*Exercise aim*. Please count the lines below that contain the string "kern" and reply with only that number.

*Data listing*.
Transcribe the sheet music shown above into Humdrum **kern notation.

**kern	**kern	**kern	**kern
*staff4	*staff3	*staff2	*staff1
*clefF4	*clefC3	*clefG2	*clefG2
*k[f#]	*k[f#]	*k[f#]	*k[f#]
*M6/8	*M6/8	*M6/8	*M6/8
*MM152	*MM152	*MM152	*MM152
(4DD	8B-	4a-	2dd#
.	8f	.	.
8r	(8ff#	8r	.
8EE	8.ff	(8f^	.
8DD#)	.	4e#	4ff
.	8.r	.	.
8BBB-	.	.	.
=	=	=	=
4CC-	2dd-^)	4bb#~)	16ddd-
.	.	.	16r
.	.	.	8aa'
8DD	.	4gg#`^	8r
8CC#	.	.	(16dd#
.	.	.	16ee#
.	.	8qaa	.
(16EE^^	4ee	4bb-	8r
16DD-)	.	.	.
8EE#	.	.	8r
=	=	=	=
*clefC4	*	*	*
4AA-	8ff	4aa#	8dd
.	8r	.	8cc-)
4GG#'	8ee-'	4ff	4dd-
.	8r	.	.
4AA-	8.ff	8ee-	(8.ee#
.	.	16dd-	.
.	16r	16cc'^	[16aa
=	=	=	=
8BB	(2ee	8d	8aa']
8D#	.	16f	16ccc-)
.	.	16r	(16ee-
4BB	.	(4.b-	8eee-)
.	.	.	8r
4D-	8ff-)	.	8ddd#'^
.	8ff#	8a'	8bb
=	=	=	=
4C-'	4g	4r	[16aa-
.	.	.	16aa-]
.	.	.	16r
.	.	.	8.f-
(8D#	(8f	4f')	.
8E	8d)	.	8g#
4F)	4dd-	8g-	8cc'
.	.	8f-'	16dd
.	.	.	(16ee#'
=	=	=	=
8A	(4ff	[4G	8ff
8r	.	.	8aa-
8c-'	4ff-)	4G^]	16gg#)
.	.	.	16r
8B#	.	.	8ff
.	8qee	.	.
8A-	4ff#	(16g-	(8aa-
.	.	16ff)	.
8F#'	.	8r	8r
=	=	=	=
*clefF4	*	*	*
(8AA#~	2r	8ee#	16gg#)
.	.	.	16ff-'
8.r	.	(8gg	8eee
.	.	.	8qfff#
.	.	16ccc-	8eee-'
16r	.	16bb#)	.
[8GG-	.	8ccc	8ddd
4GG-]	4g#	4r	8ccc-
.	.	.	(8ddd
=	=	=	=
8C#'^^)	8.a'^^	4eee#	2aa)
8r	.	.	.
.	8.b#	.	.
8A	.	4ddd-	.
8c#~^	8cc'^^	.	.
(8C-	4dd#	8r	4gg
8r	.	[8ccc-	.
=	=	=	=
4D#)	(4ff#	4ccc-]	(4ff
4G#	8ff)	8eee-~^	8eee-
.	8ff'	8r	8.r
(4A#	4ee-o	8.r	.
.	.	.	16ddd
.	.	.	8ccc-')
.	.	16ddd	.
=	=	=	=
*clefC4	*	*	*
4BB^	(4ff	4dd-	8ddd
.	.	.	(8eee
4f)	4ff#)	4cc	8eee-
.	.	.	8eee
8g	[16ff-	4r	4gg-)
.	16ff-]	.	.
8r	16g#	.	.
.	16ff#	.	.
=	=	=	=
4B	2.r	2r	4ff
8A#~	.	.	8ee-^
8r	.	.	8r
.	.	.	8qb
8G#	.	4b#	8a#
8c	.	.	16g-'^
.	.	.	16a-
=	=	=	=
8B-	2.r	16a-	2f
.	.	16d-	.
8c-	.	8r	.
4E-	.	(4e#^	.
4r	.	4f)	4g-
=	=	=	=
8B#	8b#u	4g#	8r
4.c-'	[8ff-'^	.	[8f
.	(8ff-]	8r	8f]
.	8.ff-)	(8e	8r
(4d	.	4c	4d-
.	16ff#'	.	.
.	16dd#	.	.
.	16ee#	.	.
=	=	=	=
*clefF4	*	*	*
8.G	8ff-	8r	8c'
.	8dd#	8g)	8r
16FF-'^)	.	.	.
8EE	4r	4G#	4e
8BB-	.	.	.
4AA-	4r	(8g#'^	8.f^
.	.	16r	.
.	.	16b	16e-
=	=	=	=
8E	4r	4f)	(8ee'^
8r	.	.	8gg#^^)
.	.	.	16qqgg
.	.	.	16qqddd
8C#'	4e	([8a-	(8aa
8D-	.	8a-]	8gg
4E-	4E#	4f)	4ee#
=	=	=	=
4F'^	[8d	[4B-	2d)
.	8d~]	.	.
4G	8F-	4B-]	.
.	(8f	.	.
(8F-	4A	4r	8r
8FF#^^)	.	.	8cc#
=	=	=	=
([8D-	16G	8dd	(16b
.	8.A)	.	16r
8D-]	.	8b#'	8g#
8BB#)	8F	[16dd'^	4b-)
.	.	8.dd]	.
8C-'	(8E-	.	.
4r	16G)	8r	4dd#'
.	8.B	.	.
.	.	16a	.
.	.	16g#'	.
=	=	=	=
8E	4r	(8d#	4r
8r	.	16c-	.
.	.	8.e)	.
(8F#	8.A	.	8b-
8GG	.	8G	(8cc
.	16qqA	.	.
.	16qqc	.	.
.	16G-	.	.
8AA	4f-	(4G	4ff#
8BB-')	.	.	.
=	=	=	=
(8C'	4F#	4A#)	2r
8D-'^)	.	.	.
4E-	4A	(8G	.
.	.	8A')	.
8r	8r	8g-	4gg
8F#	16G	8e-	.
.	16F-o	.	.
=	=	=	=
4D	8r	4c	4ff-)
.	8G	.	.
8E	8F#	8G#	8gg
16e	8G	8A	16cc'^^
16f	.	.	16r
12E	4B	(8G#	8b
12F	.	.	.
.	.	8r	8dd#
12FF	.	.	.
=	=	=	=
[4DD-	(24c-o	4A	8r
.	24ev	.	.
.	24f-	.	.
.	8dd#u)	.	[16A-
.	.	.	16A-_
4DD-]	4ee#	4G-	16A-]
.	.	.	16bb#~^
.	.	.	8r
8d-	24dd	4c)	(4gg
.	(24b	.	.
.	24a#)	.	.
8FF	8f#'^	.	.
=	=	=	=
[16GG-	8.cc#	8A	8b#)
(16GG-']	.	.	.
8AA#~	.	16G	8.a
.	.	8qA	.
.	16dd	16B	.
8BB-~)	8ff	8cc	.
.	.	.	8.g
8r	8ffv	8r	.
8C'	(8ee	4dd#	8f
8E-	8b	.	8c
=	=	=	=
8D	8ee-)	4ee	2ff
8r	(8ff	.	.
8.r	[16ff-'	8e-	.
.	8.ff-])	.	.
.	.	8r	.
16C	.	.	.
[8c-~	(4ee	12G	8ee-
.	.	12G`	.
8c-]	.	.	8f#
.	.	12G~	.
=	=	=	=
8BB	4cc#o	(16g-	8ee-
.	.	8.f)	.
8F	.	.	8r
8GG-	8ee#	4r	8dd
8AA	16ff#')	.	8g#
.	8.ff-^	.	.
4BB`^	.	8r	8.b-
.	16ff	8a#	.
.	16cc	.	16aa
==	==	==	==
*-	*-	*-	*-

*Solved problem*. 2